• _About this exercise_
Would you output the entries below only from the line containing "Someone carried the deep dish (grey)" through the line containing "Someone rotated the spinning top (russet)", exactly as they stand and with both ends included?

• _Excerpts from a dataset_
★ ★ ★ ★ ★
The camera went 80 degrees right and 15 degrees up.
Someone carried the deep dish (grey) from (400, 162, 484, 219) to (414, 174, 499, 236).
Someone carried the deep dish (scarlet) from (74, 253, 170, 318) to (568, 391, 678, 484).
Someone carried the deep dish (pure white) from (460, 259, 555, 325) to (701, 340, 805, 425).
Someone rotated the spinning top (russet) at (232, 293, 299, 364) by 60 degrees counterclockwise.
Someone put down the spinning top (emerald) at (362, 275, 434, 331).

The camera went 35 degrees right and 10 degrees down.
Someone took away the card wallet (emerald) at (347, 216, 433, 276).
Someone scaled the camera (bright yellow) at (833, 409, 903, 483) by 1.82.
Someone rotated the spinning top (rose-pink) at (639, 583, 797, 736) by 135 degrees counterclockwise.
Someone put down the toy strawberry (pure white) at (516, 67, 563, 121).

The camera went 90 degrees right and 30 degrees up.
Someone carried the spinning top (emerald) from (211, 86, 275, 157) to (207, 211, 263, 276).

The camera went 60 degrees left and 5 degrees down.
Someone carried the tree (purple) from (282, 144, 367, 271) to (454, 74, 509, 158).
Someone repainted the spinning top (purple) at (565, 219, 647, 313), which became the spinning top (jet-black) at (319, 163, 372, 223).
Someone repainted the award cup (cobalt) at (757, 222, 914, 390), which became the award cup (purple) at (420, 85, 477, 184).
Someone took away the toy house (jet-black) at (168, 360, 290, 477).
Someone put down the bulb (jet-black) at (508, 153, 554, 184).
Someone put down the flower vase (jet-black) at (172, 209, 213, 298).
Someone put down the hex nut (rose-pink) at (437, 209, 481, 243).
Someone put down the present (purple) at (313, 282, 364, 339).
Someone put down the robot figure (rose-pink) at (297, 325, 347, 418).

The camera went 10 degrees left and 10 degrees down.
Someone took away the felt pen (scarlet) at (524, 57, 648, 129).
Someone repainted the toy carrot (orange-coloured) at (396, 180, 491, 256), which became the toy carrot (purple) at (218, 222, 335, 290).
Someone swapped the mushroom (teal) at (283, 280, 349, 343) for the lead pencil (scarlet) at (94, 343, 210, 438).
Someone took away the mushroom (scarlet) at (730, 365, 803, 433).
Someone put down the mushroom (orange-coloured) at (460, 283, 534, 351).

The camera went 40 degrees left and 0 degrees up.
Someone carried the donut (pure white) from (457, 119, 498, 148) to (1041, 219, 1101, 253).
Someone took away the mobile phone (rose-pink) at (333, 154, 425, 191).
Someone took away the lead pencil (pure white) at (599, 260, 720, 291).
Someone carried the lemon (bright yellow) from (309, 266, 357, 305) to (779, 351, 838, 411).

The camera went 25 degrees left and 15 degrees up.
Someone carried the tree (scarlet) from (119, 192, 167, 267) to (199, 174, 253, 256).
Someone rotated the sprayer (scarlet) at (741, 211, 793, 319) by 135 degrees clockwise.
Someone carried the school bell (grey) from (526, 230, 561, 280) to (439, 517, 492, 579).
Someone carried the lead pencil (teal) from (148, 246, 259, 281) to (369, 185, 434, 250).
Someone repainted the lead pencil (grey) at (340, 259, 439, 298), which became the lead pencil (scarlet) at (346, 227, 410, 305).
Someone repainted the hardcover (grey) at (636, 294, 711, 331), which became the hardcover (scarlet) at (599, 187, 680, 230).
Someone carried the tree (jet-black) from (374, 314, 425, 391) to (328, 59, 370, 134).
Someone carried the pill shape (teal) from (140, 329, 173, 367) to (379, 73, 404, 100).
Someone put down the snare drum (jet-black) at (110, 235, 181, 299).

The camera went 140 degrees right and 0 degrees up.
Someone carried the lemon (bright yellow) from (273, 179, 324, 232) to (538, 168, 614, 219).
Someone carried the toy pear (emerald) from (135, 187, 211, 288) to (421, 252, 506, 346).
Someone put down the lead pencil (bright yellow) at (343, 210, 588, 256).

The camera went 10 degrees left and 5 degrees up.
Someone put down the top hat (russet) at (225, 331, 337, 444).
★ ★ ★ ★ ★
• _Result for this task_
Someone carried the deep dish (grey) from (400, 162, 484, 219) to (414, 174, 499, 236).
Someone carried the deep dish (scarlet) from (74, 253, 170, 318) to (568, 391, 678, 484).
Someone carried the deep dish (pure white) from (460, 259, 555, 325) to (701, 340, 805, 425).
Someone rotated the spinning top (russet) at (232, 293, 299, 364) by 60 degrees counterclockwise.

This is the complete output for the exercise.